# [GIVEN RECORDS]
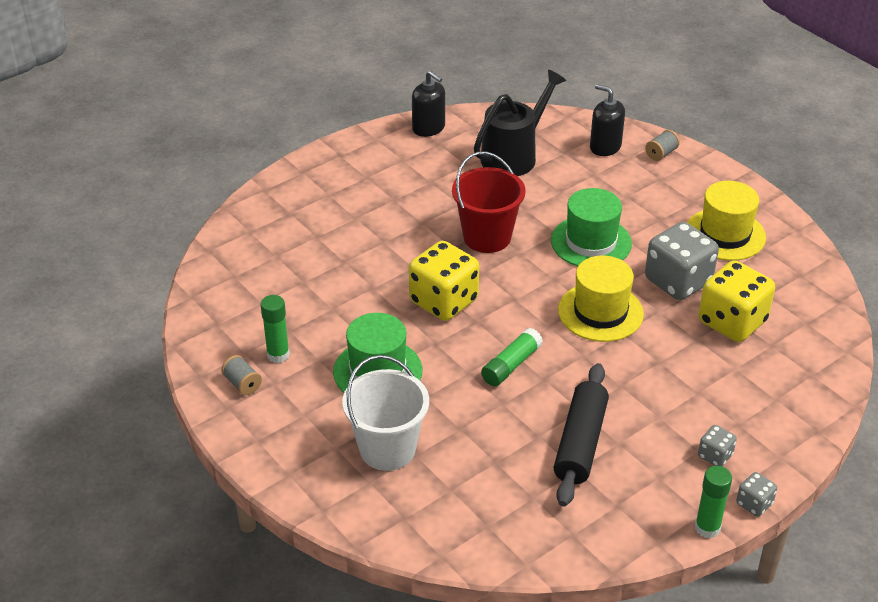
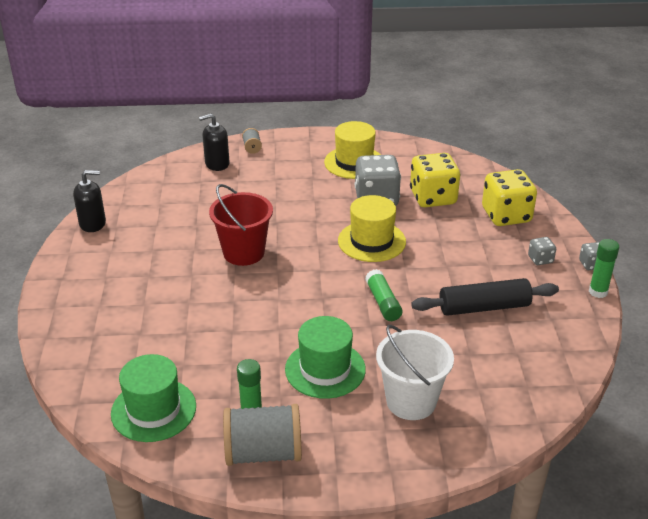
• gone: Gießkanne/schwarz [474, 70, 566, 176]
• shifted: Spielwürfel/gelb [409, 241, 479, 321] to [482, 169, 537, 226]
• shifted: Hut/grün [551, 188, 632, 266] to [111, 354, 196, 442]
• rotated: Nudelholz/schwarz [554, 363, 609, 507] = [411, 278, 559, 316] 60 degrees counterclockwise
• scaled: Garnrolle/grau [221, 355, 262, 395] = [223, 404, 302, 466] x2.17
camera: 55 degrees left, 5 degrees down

# [PROMPT]
Once you reach the line that contains "302, 466] x2.17", print it and every line after it exactly as written, stopping at the last line of the records and adding nothing.

# [RESULT OF THE EXERCISE]
• scaled: Garnrolle/grau [221, 355, 262, 395] = [223, 404, 302, 466] x2.17
camera: 55 degrees left, 5 degrees down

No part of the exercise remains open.